— YOUR ASSIGNMENT —
Below are the entries. Transcribe exactly the lines from the one with "(271, 265) = (288, 101): none -> brown cone" through the one with "(278, 416) = (470, 298): red", ends included, and leave out all others.

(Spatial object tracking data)
========================================
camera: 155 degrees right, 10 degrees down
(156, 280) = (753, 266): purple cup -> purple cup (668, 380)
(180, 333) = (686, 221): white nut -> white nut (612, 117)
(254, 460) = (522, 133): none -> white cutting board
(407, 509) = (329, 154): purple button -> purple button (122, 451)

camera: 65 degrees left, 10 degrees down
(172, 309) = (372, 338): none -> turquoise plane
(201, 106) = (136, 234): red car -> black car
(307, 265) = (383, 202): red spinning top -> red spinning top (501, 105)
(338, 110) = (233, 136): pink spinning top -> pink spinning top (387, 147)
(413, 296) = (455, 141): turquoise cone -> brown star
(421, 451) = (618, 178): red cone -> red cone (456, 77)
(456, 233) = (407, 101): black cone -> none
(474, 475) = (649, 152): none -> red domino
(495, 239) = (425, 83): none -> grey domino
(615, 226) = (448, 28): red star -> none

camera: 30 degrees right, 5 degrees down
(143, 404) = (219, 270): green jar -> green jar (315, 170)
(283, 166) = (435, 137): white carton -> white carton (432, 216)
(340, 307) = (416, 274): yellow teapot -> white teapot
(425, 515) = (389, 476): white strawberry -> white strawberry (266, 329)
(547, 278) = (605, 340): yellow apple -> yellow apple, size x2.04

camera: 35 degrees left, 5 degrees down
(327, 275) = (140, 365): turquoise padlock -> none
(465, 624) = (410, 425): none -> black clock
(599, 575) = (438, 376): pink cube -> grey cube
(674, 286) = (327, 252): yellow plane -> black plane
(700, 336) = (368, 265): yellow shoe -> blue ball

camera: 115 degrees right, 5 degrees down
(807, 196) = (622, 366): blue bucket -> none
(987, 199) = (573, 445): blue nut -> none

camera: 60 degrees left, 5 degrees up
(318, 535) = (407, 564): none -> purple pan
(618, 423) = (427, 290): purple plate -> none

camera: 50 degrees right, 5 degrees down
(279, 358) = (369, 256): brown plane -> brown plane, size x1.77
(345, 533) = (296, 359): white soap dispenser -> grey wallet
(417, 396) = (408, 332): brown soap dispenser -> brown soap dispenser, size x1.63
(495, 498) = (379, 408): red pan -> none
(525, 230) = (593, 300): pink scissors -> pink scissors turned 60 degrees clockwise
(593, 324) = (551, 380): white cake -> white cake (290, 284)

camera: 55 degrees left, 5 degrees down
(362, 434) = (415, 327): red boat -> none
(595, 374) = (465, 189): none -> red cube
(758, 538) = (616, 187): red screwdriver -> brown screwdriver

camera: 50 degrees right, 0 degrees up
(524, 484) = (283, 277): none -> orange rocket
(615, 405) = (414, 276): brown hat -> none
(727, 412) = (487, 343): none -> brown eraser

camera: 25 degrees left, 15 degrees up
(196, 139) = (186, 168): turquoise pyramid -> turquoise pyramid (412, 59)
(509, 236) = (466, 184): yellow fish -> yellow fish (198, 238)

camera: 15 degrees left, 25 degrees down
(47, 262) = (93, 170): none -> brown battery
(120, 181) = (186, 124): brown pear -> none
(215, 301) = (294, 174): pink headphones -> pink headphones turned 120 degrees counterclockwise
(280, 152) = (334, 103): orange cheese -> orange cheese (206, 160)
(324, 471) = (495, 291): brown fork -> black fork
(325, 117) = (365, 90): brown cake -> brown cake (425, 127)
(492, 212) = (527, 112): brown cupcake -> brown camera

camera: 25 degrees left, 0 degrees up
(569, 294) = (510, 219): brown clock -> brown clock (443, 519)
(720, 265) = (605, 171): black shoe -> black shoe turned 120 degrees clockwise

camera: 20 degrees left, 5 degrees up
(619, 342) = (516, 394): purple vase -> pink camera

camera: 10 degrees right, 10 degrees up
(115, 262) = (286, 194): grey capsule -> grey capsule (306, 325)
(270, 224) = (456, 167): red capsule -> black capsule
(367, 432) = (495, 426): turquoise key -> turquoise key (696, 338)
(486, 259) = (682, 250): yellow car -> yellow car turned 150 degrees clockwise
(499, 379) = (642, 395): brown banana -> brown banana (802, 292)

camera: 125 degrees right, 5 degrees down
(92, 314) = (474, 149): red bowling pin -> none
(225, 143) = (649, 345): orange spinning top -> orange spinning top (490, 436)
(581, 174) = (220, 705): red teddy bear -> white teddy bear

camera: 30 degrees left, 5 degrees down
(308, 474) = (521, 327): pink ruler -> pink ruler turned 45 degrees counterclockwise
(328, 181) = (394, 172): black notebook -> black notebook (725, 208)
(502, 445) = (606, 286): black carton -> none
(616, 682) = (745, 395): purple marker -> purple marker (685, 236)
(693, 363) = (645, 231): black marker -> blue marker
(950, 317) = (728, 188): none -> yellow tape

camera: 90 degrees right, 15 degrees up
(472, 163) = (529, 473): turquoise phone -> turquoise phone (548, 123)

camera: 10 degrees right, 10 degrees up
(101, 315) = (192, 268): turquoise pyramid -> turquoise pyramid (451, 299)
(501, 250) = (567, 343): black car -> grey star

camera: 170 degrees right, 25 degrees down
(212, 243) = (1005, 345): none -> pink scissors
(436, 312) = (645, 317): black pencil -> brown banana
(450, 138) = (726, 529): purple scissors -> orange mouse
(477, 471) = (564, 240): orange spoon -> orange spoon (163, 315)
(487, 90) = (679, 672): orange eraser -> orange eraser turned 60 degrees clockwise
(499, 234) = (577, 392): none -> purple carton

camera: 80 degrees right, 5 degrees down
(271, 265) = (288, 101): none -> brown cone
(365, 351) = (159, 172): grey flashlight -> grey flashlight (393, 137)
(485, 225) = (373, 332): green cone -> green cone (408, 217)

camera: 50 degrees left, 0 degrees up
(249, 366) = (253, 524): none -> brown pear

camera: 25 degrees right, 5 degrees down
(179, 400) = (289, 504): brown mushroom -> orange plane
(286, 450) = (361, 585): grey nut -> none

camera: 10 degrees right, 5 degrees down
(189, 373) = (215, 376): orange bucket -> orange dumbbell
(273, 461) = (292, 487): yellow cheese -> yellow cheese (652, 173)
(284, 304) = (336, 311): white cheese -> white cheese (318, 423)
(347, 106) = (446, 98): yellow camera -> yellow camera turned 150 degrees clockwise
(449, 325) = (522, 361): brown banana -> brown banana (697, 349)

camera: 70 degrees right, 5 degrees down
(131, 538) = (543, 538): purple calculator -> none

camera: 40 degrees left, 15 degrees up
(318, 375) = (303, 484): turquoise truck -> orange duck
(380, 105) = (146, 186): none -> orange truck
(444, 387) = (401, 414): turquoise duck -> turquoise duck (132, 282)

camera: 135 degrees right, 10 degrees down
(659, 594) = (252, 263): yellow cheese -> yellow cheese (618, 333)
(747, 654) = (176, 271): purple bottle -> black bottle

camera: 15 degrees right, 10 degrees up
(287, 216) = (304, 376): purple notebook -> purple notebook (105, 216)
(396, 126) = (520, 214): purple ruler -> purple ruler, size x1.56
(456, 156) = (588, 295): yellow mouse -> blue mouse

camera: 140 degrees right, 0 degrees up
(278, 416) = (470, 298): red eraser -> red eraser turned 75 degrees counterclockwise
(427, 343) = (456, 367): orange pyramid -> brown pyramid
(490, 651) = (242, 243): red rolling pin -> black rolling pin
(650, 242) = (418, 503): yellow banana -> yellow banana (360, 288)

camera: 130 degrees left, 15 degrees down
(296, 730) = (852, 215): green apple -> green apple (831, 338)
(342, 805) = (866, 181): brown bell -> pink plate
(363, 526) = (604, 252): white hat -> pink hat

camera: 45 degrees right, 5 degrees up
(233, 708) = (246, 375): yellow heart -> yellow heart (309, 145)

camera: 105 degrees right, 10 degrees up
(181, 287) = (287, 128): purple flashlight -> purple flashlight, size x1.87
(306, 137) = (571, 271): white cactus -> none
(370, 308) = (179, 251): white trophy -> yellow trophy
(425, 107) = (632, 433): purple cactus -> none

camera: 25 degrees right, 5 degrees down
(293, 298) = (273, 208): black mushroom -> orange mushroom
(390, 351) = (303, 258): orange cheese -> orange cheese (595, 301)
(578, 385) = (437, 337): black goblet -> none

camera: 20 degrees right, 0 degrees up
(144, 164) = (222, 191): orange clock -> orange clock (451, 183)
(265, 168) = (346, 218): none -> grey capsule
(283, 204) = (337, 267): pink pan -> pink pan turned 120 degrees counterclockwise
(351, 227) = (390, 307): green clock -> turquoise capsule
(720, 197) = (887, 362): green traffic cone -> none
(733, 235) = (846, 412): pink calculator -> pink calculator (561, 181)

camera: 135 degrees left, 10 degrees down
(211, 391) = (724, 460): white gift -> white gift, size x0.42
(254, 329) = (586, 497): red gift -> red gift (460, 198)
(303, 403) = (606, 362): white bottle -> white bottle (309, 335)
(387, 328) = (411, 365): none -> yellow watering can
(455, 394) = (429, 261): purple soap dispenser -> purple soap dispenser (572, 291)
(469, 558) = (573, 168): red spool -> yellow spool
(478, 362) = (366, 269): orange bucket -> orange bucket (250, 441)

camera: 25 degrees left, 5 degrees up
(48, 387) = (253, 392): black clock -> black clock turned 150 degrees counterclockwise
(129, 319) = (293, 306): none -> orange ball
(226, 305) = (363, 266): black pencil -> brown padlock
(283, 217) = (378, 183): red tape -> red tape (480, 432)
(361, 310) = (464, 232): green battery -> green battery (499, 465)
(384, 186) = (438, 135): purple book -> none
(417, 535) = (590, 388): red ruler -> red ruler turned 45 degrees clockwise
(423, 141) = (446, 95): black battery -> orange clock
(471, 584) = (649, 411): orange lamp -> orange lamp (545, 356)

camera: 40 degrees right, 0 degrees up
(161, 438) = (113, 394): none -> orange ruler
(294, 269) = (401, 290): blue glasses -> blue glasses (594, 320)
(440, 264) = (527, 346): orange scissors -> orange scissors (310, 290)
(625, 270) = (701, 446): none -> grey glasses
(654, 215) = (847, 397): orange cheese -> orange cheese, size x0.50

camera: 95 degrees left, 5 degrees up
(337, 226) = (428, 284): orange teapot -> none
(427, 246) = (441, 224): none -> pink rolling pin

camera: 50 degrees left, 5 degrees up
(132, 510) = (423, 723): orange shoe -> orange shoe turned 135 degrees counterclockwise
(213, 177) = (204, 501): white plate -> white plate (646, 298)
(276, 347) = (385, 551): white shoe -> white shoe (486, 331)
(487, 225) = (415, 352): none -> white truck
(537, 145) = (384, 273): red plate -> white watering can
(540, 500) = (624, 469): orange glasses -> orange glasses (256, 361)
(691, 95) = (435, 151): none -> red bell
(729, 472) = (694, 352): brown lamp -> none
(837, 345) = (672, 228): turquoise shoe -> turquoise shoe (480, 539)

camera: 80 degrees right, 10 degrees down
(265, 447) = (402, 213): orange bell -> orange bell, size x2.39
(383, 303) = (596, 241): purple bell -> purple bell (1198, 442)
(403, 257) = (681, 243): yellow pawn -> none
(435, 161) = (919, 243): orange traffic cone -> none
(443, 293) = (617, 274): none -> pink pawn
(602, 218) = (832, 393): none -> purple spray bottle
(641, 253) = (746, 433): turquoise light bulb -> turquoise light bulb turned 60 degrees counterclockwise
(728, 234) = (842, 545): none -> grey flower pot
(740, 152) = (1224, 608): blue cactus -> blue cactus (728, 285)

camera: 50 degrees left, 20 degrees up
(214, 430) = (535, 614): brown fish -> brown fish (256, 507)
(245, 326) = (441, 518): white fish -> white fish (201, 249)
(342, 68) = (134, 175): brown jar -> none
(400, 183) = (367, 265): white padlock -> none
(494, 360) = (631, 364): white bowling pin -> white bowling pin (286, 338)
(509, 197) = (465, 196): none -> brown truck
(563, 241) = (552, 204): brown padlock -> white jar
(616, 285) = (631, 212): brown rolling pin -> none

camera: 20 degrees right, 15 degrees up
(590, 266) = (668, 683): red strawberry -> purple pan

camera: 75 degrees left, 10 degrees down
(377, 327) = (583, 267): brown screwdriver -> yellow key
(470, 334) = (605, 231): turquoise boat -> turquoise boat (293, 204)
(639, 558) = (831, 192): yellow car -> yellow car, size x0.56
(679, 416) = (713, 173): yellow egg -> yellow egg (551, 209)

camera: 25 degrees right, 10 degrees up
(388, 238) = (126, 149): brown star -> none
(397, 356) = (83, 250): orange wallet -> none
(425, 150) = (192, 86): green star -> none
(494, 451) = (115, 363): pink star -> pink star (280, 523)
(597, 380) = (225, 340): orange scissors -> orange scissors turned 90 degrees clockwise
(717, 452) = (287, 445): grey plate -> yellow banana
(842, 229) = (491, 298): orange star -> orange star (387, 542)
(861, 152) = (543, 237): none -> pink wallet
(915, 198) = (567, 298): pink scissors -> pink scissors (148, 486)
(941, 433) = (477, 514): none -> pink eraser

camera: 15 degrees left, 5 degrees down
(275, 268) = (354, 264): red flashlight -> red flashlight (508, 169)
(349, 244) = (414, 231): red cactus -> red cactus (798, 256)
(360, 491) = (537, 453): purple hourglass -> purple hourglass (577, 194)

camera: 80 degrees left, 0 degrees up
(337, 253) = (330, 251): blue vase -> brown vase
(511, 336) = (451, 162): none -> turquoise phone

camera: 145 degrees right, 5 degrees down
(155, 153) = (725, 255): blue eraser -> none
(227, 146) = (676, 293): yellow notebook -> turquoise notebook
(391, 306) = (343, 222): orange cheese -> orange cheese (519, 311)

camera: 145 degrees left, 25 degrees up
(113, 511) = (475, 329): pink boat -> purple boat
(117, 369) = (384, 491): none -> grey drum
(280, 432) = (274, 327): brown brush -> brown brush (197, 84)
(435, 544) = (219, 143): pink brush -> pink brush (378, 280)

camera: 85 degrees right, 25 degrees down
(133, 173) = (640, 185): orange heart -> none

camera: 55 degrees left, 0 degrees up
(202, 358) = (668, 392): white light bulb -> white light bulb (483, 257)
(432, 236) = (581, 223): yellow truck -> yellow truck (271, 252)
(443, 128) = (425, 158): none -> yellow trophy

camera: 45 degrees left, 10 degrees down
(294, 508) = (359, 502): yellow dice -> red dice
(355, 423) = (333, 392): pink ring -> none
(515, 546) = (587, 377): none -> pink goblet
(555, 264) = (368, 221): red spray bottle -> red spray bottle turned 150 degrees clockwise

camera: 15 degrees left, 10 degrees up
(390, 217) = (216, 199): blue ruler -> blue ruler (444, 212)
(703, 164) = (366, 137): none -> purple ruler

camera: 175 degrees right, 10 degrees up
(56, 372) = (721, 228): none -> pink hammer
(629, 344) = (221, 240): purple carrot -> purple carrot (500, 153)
========================================
— REPLY TO THE EXERCISE —
(271, 265) = (288, 101): none -> brown cone
(365, 351) = (159, 172): grey flashlight -> grey flashlight (393, 137)
(485, 225) = (373, 332): green cone -> green cone (408, 217)

camera: 50 degrees left, 0 degrees up
(249, 366) = (253, 524): none -> brown pear

camera: 25 degrees right, 5 degrees down
(179, 400) = (289, 504): brown mushroom -> orange plane
(286, 450) = (361, 585): grey nut -> none

camera: 10 degrees right, 5 degrees down
(189, 373) = (215, 376): orange bucket -> orange dumbbell
(273, 461) = (292, 487): yellow cheese -> yellow cheese (652, 173)
(284, 304) = (336, 311): white cheese -> white cheese (318, 423)
(347, 106) = (446, 98): yellow camera -> yellow camera turned 150 degrees clockwise
(449, 325) = (522, 361): brown banana -> brown banana (697, 349)

camera: 70 degrees right, 5 degrees down
(131, 538) = (543, 538): purple calculator -> none

camera: 40 degrees left, 15 degrees up
(318, 375) = (303, 484): turquoise truck -> orange duck
(380, 105) = (146, 186): none -> orange truck
(444, 387) = (401, 414): turquoise duck -> turquoise duck (132, 282)

camera: 135 degrees right, 10 degrees down
(659, 594) = (252, 263): yellow cheese -> yellow cheese (618, 333)
(747, 654) = (176, 271): purple bottle -> black bottle

camera: 15 degrees right, 10 degrees up
(287, 216) = (304, 376): purple notebook -> purple notebook (105, 216)
(396, 126) = (520, 214): purple ruler -> purple ruler, size x1.56
(456, 156) = (588, 295): yellow mouse -> blue mouse

camera: 140 degrees right, 0 degrees up
(278, 416) = (470, 298): red eraser -> red eraser turned 75 degrees counterclockwise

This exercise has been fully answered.